Brief: Copy the entries character for character.

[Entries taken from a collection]
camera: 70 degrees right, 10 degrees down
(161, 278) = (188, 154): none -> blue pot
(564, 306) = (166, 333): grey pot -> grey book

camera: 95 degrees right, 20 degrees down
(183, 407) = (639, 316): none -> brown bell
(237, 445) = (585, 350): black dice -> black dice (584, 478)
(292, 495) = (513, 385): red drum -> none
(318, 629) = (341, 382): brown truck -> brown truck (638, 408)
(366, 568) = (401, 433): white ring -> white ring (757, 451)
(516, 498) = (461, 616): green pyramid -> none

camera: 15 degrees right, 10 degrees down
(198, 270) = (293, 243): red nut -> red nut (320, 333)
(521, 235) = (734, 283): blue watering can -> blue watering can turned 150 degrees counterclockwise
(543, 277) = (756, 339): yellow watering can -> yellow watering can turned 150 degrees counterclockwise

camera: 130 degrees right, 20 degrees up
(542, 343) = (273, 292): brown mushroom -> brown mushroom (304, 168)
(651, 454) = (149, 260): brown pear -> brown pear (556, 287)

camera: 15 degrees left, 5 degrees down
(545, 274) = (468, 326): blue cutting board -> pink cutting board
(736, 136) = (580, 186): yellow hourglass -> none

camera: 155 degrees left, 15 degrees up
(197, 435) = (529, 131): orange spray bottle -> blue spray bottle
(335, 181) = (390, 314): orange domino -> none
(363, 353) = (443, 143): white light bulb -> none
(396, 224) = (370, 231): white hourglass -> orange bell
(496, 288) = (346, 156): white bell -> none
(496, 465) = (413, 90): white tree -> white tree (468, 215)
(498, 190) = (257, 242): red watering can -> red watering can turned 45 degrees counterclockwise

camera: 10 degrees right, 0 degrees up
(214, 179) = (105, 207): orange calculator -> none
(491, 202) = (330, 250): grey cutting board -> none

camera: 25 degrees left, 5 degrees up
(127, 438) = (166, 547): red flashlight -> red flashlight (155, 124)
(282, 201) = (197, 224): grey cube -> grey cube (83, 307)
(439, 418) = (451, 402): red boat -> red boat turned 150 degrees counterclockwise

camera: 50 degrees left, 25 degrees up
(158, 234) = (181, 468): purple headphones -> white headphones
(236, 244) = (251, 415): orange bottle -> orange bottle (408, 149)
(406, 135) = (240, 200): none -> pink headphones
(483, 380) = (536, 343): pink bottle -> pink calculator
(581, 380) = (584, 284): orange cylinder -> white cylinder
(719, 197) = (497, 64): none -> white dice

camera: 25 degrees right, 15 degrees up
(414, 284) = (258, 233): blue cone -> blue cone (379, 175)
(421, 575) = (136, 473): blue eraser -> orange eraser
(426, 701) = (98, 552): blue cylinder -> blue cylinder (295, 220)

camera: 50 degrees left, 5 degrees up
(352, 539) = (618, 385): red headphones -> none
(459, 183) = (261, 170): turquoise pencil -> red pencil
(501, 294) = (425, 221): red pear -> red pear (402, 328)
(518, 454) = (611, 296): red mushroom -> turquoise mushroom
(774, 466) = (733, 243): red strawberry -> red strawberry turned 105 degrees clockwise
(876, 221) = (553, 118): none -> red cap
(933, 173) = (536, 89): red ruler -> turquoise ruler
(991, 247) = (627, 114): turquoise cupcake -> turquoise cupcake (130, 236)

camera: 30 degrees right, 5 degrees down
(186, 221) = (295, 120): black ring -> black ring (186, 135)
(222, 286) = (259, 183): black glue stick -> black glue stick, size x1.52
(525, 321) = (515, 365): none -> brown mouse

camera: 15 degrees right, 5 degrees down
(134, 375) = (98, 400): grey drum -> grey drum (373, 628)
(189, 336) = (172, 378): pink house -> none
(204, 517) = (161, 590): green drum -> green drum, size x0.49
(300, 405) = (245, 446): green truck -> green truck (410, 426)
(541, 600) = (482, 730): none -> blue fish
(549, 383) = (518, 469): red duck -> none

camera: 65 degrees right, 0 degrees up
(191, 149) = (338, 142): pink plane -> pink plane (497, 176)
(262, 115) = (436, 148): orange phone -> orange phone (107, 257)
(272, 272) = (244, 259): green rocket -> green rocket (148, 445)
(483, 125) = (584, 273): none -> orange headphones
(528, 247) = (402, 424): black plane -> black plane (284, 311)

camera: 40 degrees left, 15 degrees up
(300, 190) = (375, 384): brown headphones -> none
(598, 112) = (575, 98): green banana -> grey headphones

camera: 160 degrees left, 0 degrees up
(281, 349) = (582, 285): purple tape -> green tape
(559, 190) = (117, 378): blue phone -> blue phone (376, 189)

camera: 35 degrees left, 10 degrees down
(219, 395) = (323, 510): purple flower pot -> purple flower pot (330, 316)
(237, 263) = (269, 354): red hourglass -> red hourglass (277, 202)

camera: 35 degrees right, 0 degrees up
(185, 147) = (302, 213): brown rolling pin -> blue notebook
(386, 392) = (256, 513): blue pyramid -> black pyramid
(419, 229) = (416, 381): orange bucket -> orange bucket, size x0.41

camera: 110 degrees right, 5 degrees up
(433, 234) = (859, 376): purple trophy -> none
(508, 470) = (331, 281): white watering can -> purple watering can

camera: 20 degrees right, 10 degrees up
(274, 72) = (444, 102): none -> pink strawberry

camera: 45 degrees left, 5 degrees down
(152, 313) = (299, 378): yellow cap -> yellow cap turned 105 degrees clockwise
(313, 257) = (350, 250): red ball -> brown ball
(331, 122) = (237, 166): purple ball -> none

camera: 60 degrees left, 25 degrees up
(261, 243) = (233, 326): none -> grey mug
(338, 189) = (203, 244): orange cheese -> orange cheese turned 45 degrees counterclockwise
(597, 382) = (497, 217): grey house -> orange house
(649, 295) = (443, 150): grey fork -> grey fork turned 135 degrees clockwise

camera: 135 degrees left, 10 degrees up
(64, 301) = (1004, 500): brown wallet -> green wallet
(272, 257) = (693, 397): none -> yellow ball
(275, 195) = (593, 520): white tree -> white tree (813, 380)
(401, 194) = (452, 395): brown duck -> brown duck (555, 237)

Result below:
camera: 70 degrees right, 10 degrees down
(161, 278) = (188, 154): none -> blue pot
(564, 306) = (166, 333): grey pot -> grey book

camera: 95 degrees right, 20 degrees down
(183, 407) = (639, 316): none -> brown bell
(237, 445) = (585, 350): black dice -> black dice (584, 478)
(292, 495) = (513, 385): red drum -> none
(318, 629) = (341, 382): brown truck -> brown truck (638, 408)
(366, 568) = (401, 433): white ring -> white ring (757, 451)
(516, 498) = (461, 616): green pyramid -> none

camera: 15 degrees right, 10 degrees down
(198, 270) = (293, 243): red nut -> red nut (320, 333)
(521, 235) = (734, 283): blue watering can -> blue watering can turned 150 degrees counterclockwise
(543, 277) = (756, 339): yellow watering can -> yellow watering can turned 150 degrees counterclockwise

camera: 130 degrees right, 20 degrees up
(542, 343) = (273, 292): brown mushroom -> brown mushroom (304, 168)
(651, 454) = (149, 260): brown pear -> brown pear (556, 287)

camera: 15 degrees left, 5 degrees down
(545, 274) = (468, 326): blue cutting board -> pink cutting board
(736, 136) = (580, 186): yellow hourglass -> none

camera: 155 degrees left, 15 degrees up
(197, 435) = (529, 131): orange spray bottle -> blue spray bottle
(335, 181) = (390, 314): orange domino -> none
(363, 353) = (443, 143): white light bulb -> none
(396, 224) = (370, 231): white hourglass -> orange bell
(496, 288) = (346, 156): white bell -> none
(496, 465) = (413, 90): white tree -> white tree (468, 215)
(498, 190) = (257, 242): red watering can -> red watering can turned 45 degrees counterclockwise

camera: 10 degrees right, 0 degrees up
(214, 179) = (105, 207): orange calculator -> none
(491, 202) = (330, 250): grey cutting board -> none

camera: 25 degrees left, 5 degrees up
(127, 438) = (166, 547): red flashlight -> red flashlight (155, 124)
(282, 201) = (197, 224): grey cube -> grey cube (83, 307)
(439, 418) = (451, 402): red boat -> red boat turned 150 degrees counterclockwise

camera: 50 degrees left, 25 degrees up
(158, 234) = (181, 468): purple headphones -> white headphones
(236, 244) = (251, 415): orange bottle -> orange bottle (408, 149)
(406, 135) = (240, 200): none -> pink headphones
(483, 380) = (536, 343): pink bottle -> pink calculator
(581, 380) = (584, 284): orange cylinder -> white cylinder
(719, 197) = (497, 64): none -> white dice

camera: 25 degrees right, 15 degrees up
(414, 284) = (258, 233): blue cone -> blue cone (379, 175)
(421, 575) = (136, 473): blue eraser -> orange eraser
(426, 701) = (98, 552): blue cylinder -> blue cylinder (295, 220)

camera: 50 degrees left, 5 degrees up
(352, 539) = (618, 385): red headphones -> none
(459, 183) = (261, 170): turquoise pencil -> red pencil
(501, 294) = (425, 221): red pear -> red pear (402, 328)
(518, 454) = (611, 296): red mushroom -> turquoise mushroom
(774, 466) = (733, 243): red strawberry -> red strawberry turned 105 degrees clockwise
(876, 221) = (553, 118): none -> red cap
(933, 173) = (536, 89): red ruler -> turquoise ruler
(991, 247) = (627, 114): turquoise cupcake -> turquoise cupcake (130, 236)

camera: 30 degrees right, 5 degrees down
(186, 221) = (295, 120): black ring -> black ring (186, 135)
(222, 286) = (259, 183): black glue stick -> black glue stick, size x1.52
(525, 321) = (515, 365): none -> brown mouse

camera: 15 degrees right, 5 degrees down
(134, 375) = (98, 400): grey drum -> grey drum (373, 628)
(189, 336) = (172, 378): pink house -> none
(204, 517) = (161, 590): green drum -> green drum, size x0.49
(300, 405) = (245, 446): green truck -> green truck (410, 426)
(541, 600) = (482, 730): none -> blue fish
(549, 383) = (518, 469): red duck -> none

camera: 65 degrees right, 0 degrees up
(191, 149) = (338, 142): pink plane -> pink plane (497, 176)
(262, 115) = (436, 148): orange phone -> orange phone (107, 257)
(272, 272) = (244, 259): green rocket -> green rocket (148, 445)
(483, 125) = (584, 273): none -> orange headphones
(528, 247) = (402, 424): black plane -> black plane (284, 311)

camera: 40 degrees left, 15 degrees up
(300, 190) = (375, 384): brown headphones -> none
(598, 112) = (575, 98): green banana -> grey headphones

camera: 160 degrees left, 0 degrees up
(281, 349) = (582, 285): purple tape -> green tape
(559, 190) = (117, 378): blue phone -> blue phone (376, 189)

camera: 35 degrees left, 10 degrees down
(219, 395) = (323, 510): purple flower pot -> purple flower pot (330, 316)
(237, 263) = (269, 354): red hourglass -> red hourglass (277, 202)

camera: 35 degrees right, 0 degrees up
(185, 147) = (302, 213): brown rolling pin -> blue notebook
(386, 392) = (256, 513): blue pyramid -> black pyramid
(419, 229) = (416, 381): orange bucket -> orange bucket, size x0.41

camera: 110 degrees right, 5 degrees up
(433, 234) = (859, 376): purple trophy -> none
(508, 470) = (331, 281): white watering can -> purple watering can

camera: 20 degrees right, 10 degrees up
(274, 72) = (444, 102): none -> pink strawberry

camera: 45 degrees left, 5 degrees down
(152, 313) = (299, 378): yellow cap -> yellow cap turned 105 degrees clockwise
(313, 257) = (350, 250): red ball -> brown ball
(331, 122) = (237, 166): purple ball -> none

camera: 60 degrees left, 25 degrees up
(261, 243) = (233, 326): none -> grey mug
(338, 189) = (203, 244): orange cheese -> orange cheese turned 45 degrees counterclockwise
(597, 382) = (497, 217): grey house -> orange house
(649, 295) = (443, 150): grey fork -> grey fork turned 135 degrees clockwise

camera: 135 degrees left, 10 degrees up
(64, 301) = (1004, 500): brown wallet -> green wallet
(272, 257) = (693, 397): none -> yellow ball
(275, 195) = (593, 520): white tree -> white tree (813, 380)
(401, 194) = (452, 395): brown duck -> brown duck (555, 237)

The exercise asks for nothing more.